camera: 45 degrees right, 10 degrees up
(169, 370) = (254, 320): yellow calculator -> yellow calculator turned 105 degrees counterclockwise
---
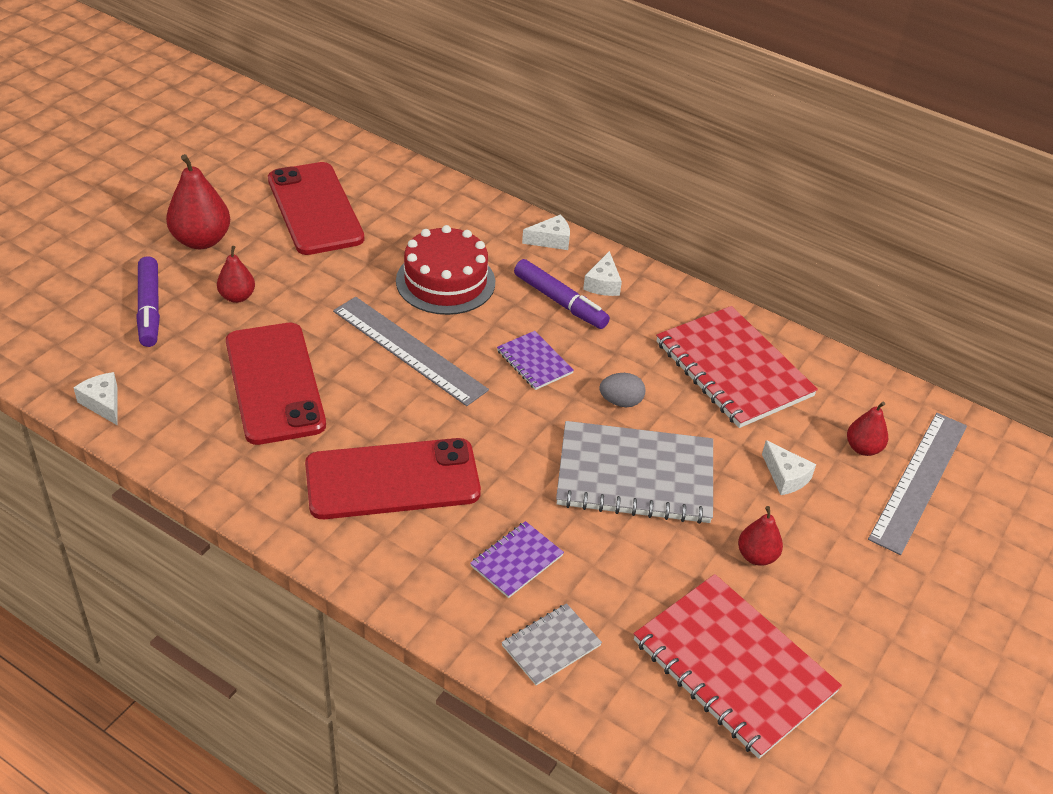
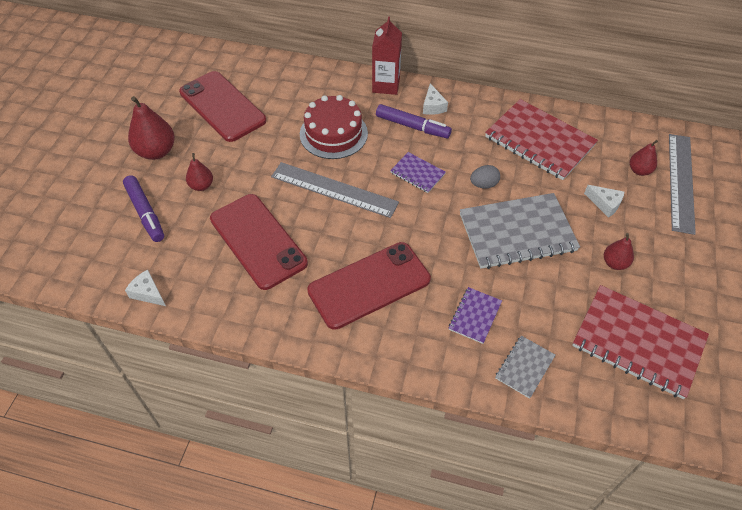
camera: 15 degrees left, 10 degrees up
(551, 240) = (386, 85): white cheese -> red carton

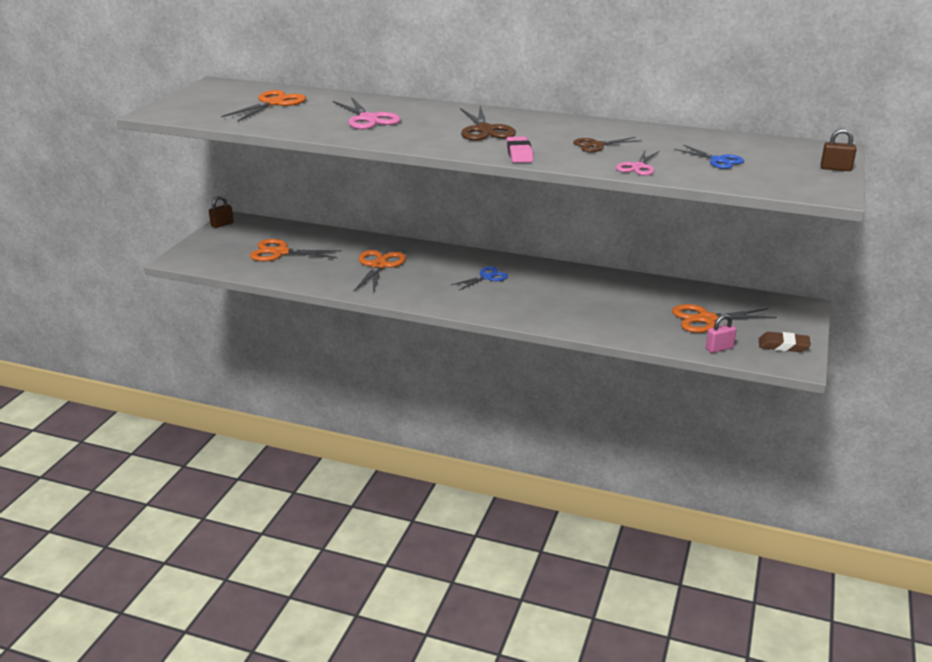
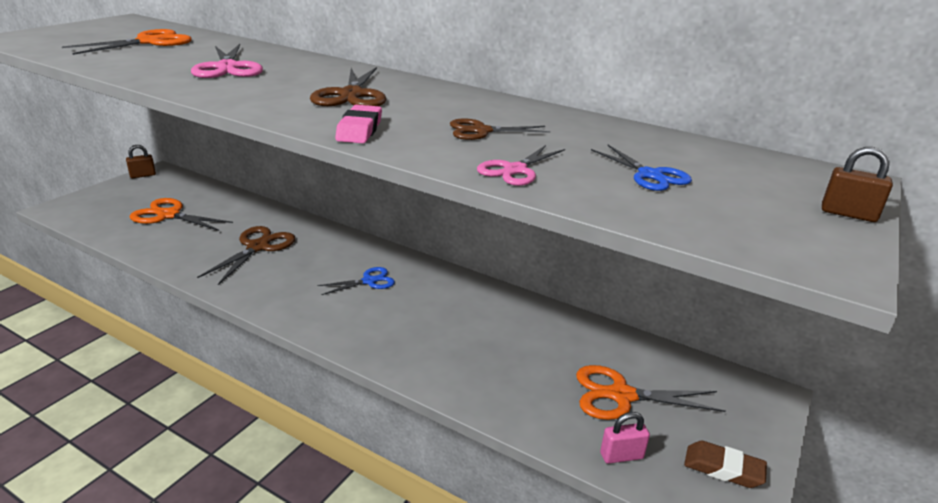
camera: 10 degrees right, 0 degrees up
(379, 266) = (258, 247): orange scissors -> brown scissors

● **Required action**
Search the material for the word "degrees" and copy every matching line.

● **Solution**
camera: 45 degrees right, 10 degrees up
(169, 370) = (254, 320): yellow calculator -> yellow calculator turned 105 degrees counterclockwise
camera: 15 degrees left, 10 degrees up
camera: 10 degrees right, 0 degrees up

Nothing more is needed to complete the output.